Records shown Start Marker

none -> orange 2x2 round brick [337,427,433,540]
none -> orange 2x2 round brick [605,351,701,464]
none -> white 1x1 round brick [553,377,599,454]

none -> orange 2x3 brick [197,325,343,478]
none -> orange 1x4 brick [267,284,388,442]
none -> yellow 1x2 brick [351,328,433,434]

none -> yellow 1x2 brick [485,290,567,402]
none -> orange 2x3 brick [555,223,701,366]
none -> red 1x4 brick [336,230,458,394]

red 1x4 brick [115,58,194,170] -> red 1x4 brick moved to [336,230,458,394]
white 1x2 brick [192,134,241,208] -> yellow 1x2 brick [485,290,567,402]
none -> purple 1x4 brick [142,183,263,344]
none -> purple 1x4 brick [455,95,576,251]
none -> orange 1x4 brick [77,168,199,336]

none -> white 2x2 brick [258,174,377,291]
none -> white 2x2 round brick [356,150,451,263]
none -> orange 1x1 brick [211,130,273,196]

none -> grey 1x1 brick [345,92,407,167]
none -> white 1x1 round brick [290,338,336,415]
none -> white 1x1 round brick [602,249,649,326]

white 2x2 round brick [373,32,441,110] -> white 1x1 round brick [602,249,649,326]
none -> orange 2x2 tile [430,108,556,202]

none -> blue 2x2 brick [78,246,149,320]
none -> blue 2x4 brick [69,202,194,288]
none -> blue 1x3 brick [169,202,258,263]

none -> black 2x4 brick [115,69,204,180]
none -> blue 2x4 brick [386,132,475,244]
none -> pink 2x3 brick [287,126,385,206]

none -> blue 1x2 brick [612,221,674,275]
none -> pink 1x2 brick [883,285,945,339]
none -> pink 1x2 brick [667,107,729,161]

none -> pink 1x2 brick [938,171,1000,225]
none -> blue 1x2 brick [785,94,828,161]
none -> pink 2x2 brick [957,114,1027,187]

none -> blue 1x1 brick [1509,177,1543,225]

Records shown End Marker

Task requirements:
Each line carrying the string "yellow" should be copied out from the entries.

Answer below:
none -> yellow 1x2 brick [351,328,433,434]
none -> yellow 1x2 brick [485,290,567,402]
white 1x2 brick [192,134,241,208] -> yellow 1x2 brick [485,290,567,402]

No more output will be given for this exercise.